** EXERCISE MATERIAL follows **
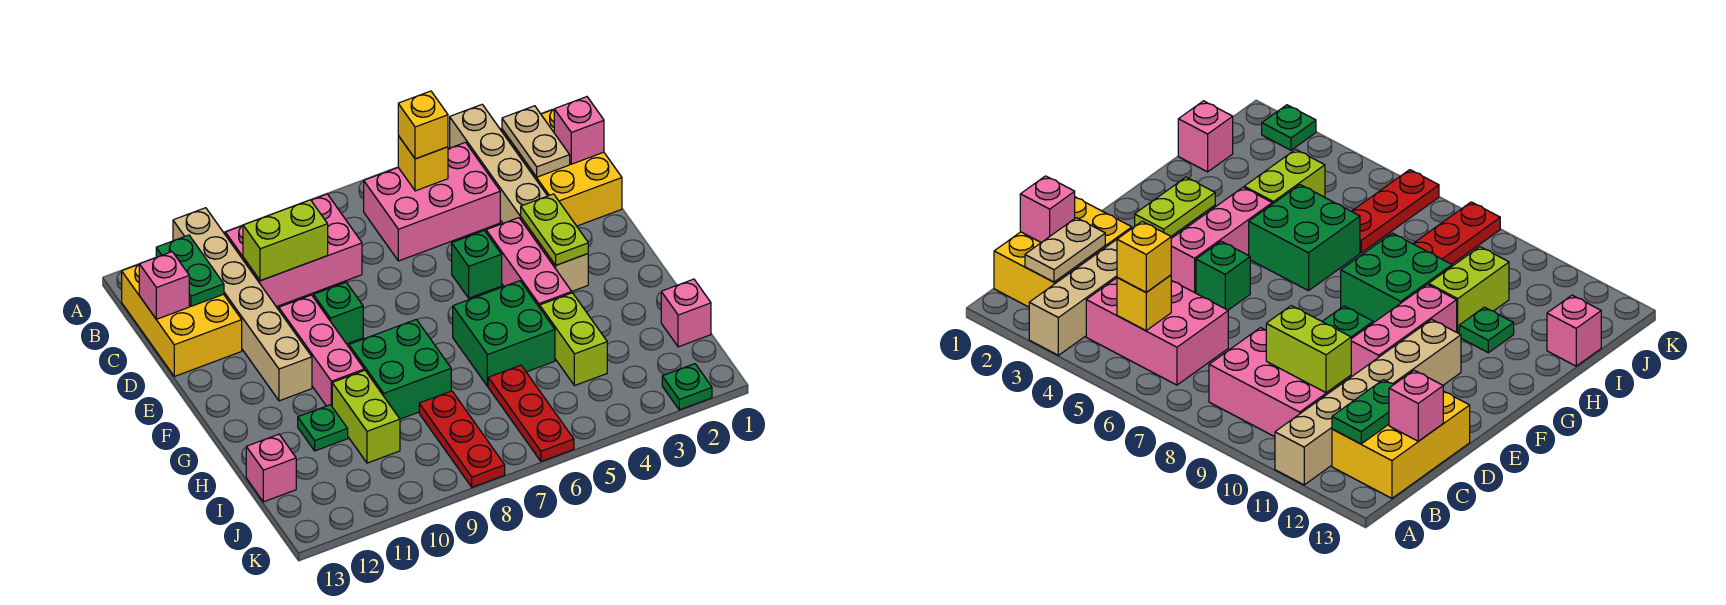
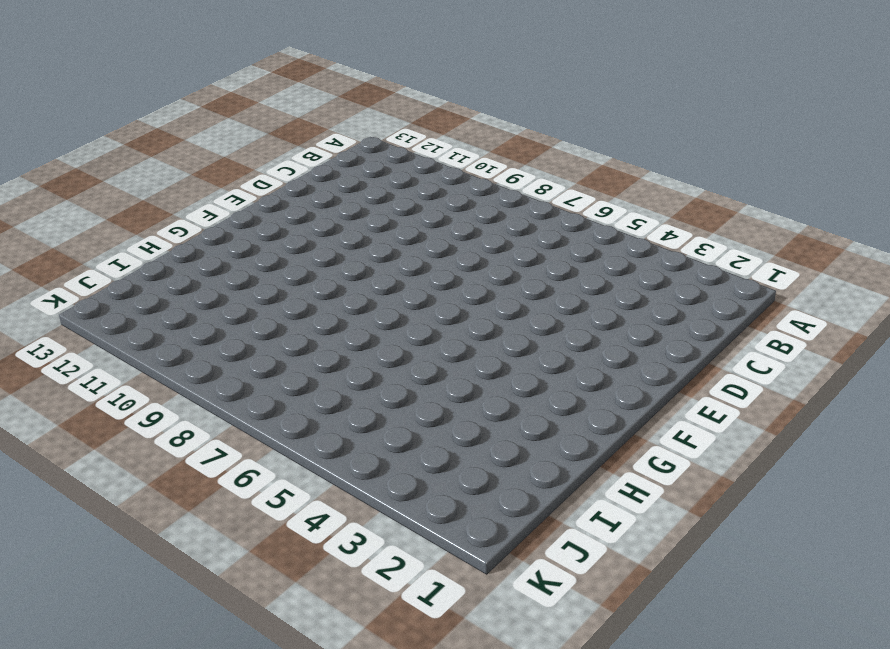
none -> tan brick A3:F3 level 1
none -> tan brick A11:F11 level 1
none -> yellow brick B1:D2 level 1

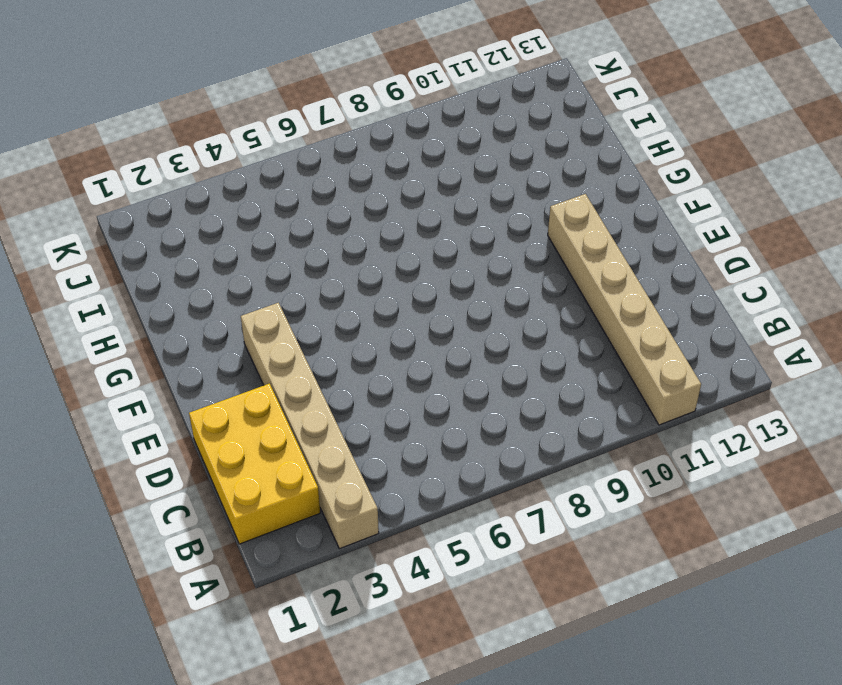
none -> pink brick B4:C6 level 1
none -> pink brick B8:C10 level 1
none -> yellow brick B12:D13 level 1

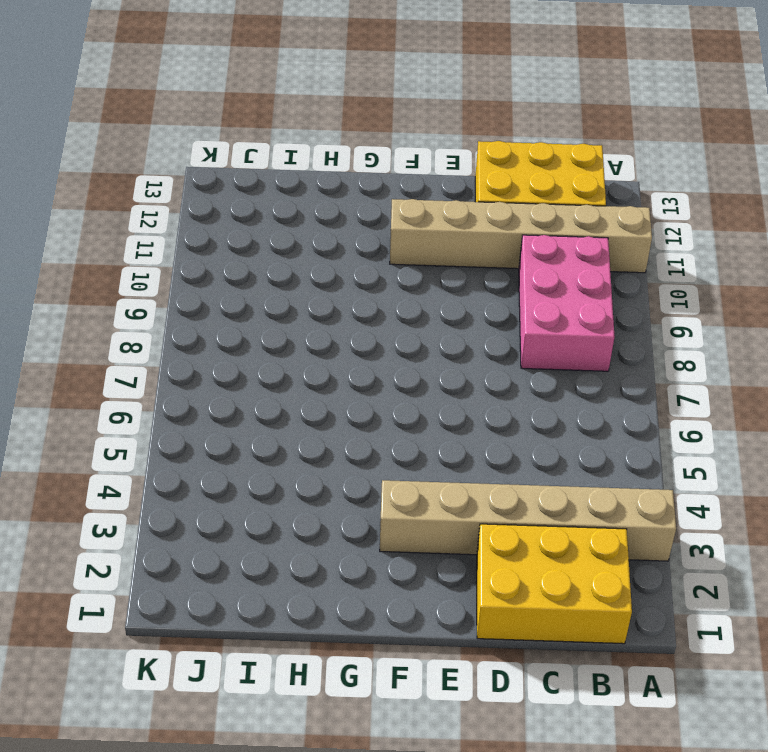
none -> pink brick B4:C6 level 1
none -> pink brick E4:G4 level 1
none -> green brick E5 level 1

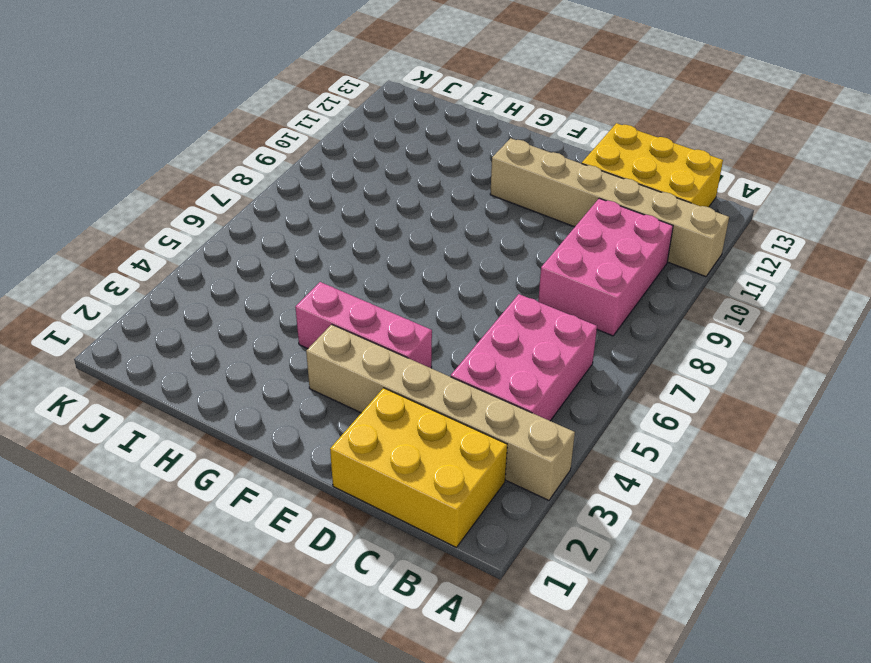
none -> green brick E5 level 1
none -> green brick E9 level 1
none -> pink brick E10:G10 level 1

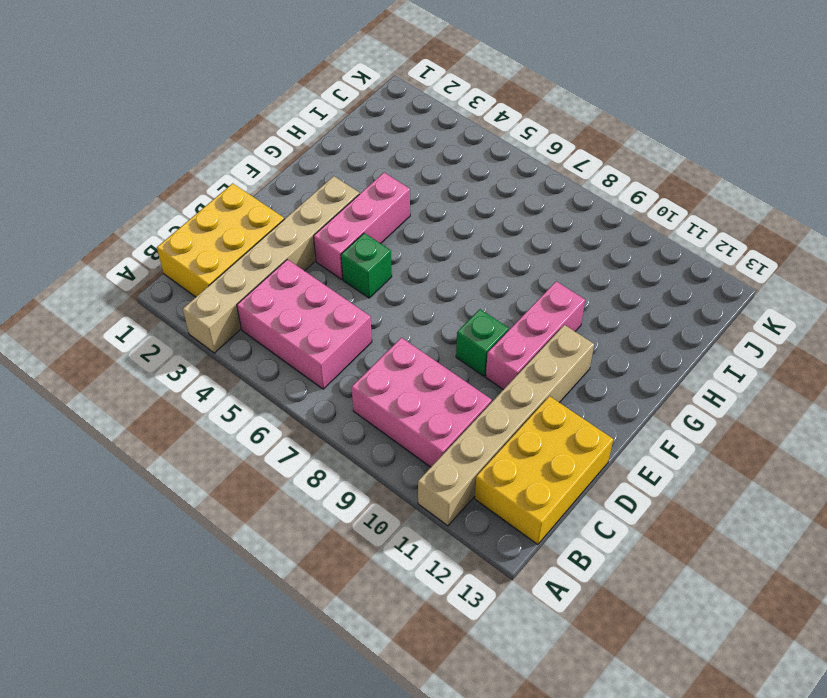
none -> green brick G5:H6 level 1
none -> green brick G8:H9 level 1
none -> lime brick H4:I4 level 1

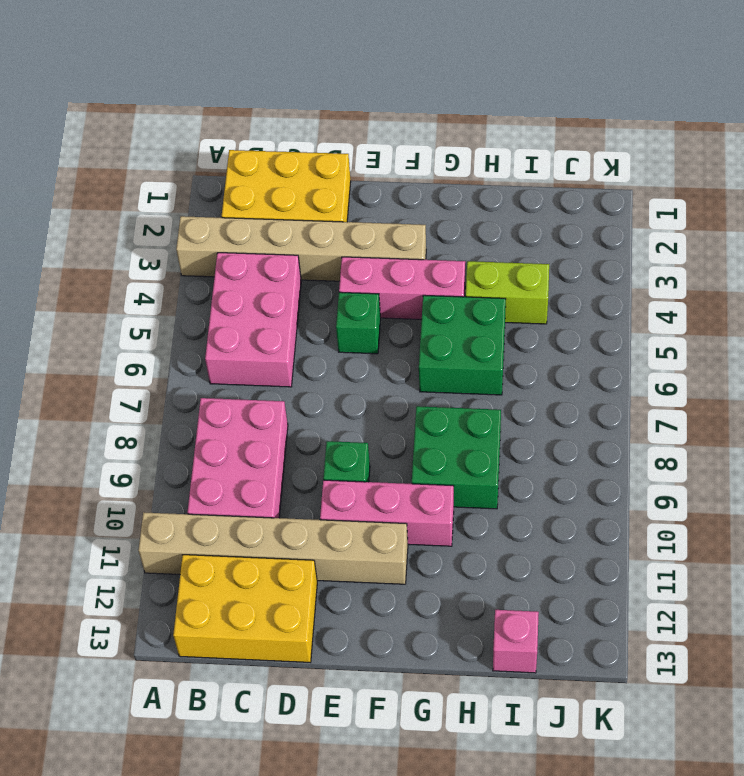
none -> lime brick H10:I10 level 1
none -> green plate H11 level 1
none -> pink brick I1 level 1

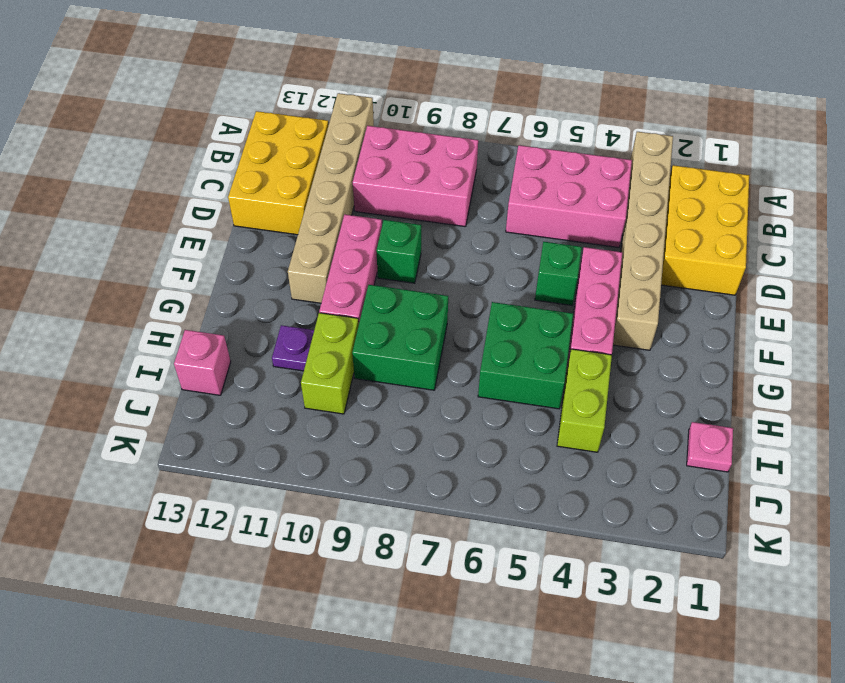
purple plate H11 level 1 -> green plate H11 level 1
pink plate I1 level 1 -> pink brick I1 level 1
none -> red plate I6:K6 level 1
none -> red plate I8:K8 level 1
none -> green plate K2 level 1

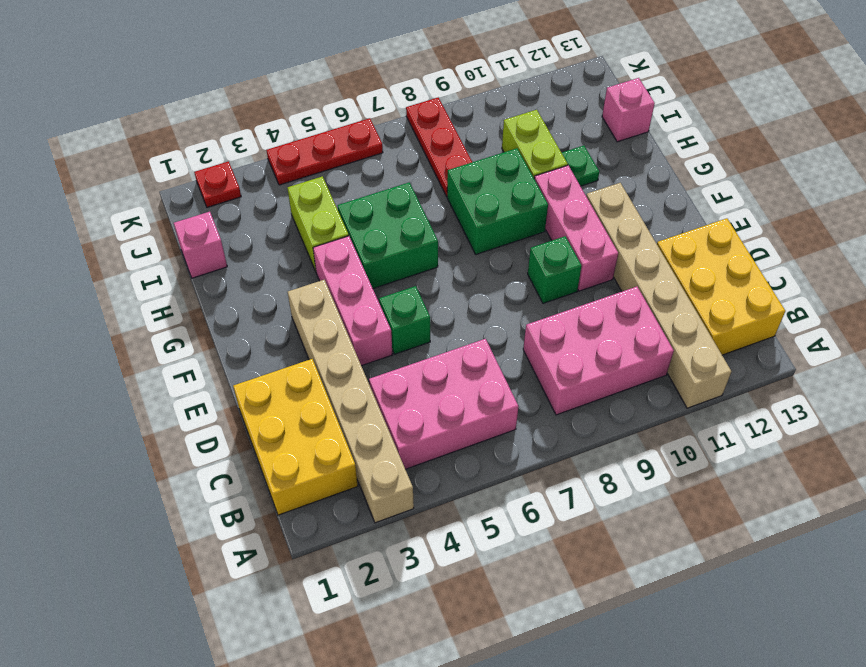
red plate K2 level 1 -> green plate K2 level 1
red plate K4:K6 level 1 -> red plate I6:K6 level 1
none -> tan plate B2:C2 level 2
none -> yellow brick B5 level 2
none -> green plate B12:C12 level 2

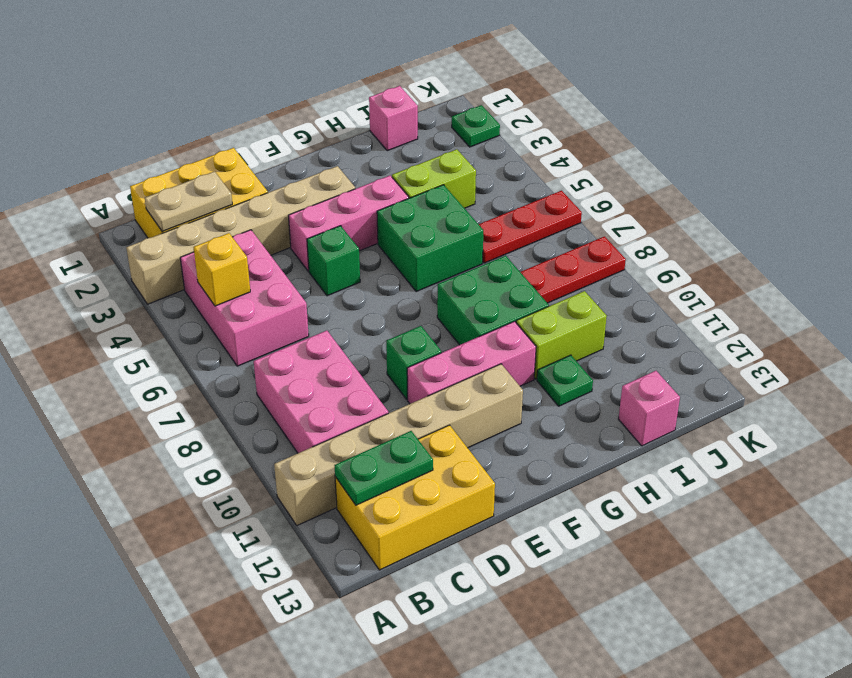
none -> pink brick C1 level 2
none -> lime brick C9:C10 level 2
none -> pink brick C13 level 2

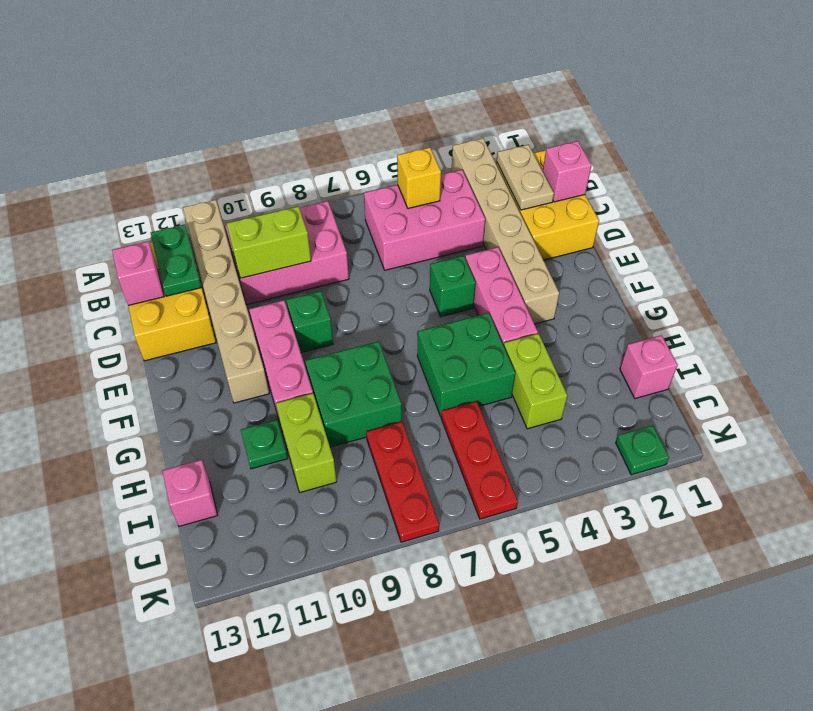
none -> lime plate E3:F3 level 2
none -> yellow brick B5 level 3

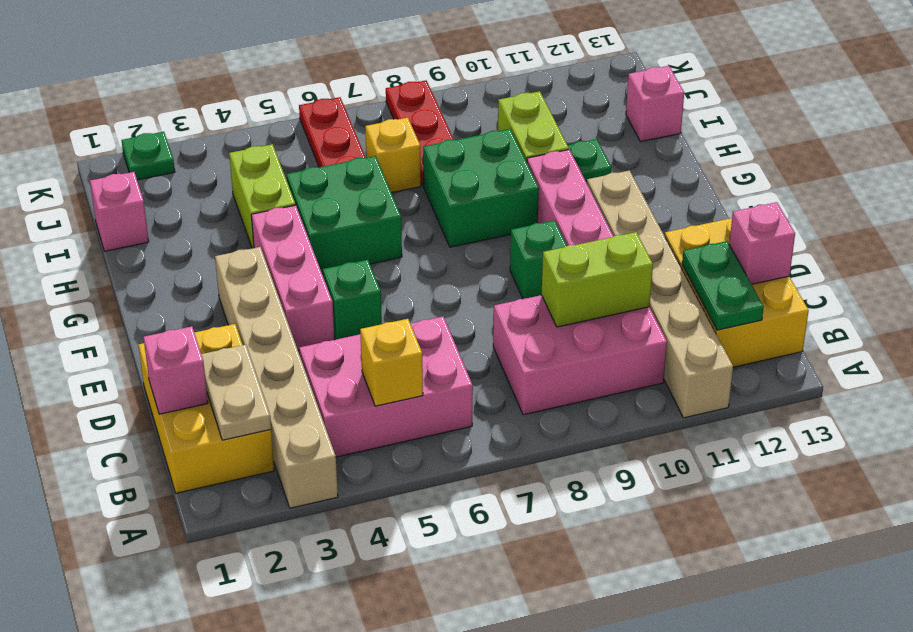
yellow brick I7 level 1 -> yellow brick B5 level 3
none -> lime plate E3:F3 level 2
** End of EXERCISE MATERIAL **
• [THE PROBLEM] Give again exactly the lines from the one that contains "none -> green plate K2 level 1" through the end of the material, both ends included, omitting the pictures.

• [RESPONSE TO THE EXERCISE]
none -> green plate K2 level 1

red plate K2 level 1 -> green plate K2 level 1
red plate K4:K6 level 1 -> red plate I6:K6 level 1
none -> tan plate B2:C2 level 2
none -> yellow brick B5 level 2
none -> green plate B12:C12 level 2

none -> pink brick C1 level 2
none -> lime brick C9:C10 level 2
none -> pink brick C13 level 2

none -> lime plate E3:F3 level 2
none -> yellow brick B5 level 3

yellow brick I7 level 1 -> yellow brick B5 level 3
none -> lime plate E3:F3 level 2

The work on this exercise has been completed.